INSTRUCTIONS FOR THE TASK.
Check every line of the material below for the string "zener", and return the ones that have it.
== DATA SUPPLIED
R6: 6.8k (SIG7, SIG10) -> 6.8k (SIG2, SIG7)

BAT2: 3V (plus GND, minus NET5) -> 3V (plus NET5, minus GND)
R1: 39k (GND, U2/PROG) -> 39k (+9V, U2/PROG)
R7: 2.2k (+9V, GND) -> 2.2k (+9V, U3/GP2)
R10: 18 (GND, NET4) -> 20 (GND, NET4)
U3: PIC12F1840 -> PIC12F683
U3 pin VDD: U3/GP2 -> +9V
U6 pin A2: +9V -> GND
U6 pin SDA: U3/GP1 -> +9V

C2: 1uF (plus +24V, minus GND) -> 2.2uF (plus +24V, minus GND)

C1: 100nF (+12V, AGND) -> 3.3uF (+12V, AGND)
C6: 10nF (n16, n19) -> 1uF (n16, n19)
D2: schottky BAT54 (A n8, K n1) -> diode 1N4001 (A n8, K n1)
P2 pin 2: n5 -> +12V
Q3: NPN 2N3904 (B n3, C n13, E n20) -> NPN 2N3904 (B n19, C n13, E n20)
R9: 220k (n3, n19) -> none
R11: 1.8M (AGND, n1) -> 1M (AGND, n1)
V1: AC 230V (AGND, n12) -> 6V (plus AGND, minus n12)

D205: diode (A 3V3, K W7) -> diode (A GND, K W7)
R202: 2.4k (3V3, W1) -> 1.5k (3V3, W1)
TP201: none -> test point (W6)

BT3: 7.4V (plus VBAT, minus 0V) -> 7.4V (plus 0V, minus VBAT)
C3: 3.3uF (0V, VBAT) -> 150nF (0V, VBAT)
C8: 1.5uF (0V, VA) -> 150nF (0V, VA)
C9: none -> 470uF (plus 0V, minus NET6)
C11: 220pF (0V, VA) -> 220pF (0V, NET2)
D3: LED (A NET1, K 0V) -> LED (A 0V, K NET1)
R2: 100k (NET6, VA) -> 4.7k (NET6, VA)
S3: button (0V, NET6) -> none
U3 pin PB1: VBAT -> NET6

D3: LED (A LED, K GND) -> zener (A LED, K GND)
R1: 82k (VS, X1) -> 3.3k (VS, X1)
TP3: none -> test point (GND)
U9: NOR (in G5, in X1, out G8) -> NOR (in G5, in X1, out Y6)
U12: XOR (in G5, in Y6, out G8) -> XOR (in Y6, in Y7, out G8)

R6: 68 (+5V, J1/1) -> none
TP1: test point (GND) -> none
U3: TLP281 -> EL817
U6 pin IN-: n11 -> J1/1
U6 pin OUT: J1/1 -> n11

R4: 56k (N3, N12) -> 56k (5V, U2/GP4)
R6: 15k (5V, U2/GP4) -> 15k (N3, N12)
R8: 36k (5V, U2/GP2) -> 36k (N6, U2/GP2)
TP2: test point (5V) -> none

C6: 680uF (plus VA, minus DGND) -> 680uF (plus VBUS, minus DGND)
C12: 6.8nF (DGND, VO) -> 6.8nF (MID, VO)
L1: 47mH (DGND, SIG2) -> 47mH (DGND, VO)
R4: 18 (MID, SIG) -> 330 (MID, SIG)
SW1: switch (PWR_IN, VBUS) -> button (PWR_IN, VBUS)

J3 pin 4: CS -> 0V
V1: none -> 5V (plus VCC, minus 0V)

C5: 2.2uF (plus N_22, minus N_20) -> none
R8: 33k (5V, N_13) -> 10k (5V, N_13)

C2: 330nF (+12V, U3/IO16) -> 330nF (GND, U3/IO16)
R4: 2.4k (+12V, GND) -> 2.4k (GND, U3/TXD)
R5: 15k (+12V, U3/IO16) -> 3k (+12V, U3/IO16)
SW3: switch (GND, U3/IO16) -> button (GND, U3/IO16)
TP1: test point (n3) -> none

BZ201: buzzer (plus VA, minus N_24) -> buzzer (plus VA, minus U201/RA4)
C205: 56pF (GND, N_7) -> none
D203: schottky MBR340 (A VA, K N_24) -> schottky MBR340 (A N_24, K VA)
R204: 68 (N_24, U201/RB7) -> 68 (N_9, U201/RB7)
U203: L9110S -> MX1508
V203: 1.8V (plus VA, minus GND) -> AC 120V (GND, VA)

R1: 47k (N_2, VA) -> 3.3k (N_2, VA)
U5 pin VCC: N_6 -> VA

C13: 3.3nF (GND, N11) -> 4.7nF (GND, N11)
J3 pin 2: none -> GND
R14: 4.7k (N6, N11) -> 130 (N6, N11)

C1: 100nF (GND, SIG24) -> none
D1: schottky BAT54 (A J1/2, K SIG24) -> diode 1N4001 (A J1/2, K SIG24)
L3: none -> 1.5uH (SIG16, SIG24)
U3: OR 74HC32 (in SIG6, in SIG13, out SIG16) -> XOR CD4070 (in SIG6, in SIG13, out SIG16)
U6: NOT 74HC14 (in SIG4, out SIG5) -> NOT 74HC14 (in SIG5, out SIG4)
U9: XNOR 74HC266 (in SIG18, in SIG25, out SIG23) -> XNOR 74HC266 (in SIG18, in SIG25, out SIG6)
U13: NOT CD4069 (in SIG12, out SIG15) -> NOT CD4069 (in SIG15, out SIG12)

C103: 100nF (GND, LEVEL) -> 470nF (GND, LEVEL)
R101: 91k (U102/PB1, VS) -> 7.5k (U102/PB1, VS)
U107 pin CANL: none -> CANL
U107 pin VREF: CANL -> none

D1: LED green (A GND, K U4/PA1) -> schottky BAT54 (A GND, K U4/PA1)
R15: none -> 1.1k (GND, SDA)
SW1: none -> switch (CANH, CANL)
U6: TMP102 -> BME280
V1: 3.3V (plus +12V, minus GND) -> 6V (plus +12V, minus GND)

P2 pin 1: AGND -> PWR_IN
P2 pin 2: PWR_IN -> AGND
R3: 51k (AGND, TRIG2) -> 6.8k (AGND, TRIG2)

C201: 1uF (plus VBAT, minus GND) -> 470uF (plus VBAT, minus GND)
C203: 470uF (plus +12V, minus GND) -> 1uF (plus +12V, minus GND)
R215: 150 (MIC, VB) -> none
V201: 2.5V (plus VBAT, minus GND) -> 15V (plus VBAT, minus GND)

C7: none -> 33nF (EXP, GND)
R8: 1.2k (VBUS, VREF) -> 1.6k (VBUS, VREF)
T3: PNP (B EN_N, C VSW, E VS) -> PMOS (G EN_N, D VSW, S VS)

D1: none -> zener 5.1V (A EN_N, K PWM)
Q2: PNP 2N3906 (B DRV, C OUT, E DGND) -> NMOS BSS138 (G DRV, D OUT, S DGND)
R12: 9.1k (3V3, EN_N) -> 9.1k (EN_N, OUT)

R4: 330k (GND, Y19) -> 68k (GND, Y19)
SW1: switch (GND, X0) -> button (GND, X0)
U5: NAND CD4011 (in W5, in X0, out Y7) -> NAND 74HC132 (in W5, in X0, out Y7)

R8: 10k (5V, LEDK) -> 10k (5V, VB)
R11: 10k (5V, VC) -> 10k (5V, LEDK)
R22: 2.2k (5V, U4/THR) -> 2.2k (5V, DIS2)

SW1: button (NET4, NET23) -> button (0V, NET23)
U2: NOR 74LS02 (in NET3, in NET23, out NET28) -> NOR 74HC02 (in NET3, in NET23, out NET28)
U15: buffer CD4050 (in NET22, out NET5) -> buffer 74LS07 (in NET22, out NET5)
====
OUTPUT OF THE EXERCISE.
D3: LED (A LED, K GND) -> zener (A LED, K GND)
D1: none -> zener 5.1V (A EN_N, K PWM)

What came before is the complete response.